* INSTRUCTIONS TO FOLLOW *
Your task is to reproduce, exactly and only, the lines running from the line containing "brown plane <513" to the end of the data below, both included.

::::

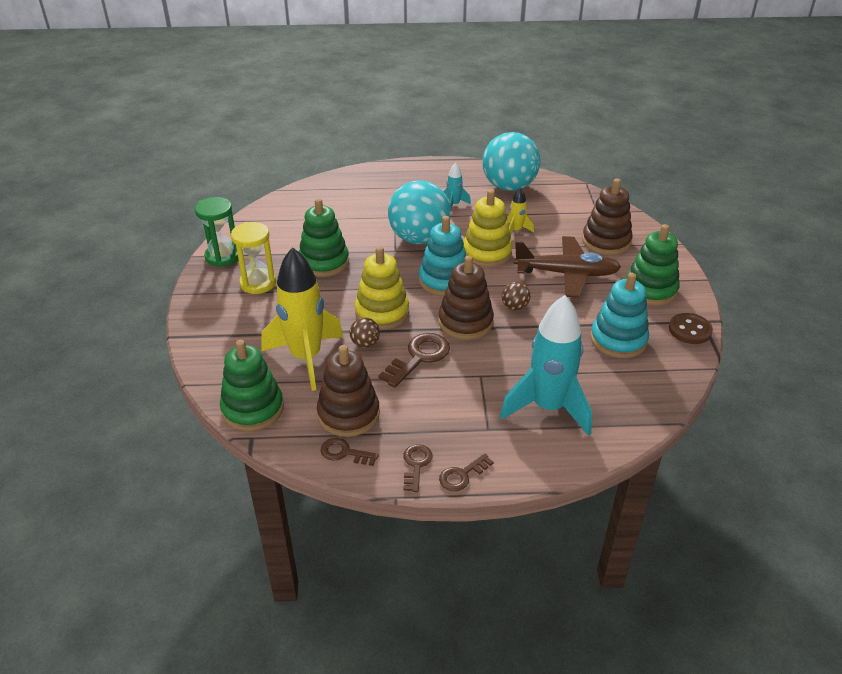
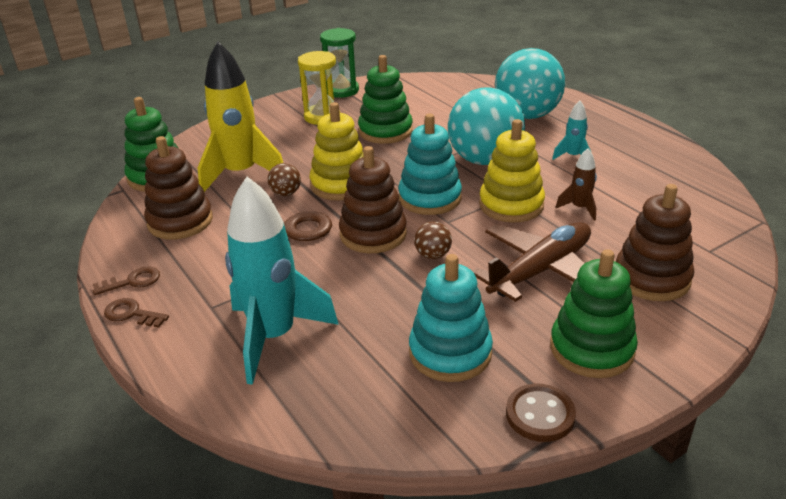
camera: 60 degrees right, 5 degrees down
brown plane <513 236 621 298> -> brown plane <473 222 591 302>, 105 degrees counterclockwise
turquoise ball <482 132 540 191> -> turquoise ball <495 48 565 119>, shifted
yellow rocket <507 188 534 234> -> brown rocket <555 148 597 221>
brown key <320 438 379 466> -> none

::::

* WRITTEN REPLY *
brown plane <513 236 621 298> -> brown plane <473 222 591 302>, 105 degrees counterclockwise
turquoise ball <482 132 540 191> -> turquoise ball <495 48 565 119>, shifted
yellow rocket <507 188 534 234> -> brown rocket <555 148 597 221>
brown key <320 438 379 466> -> none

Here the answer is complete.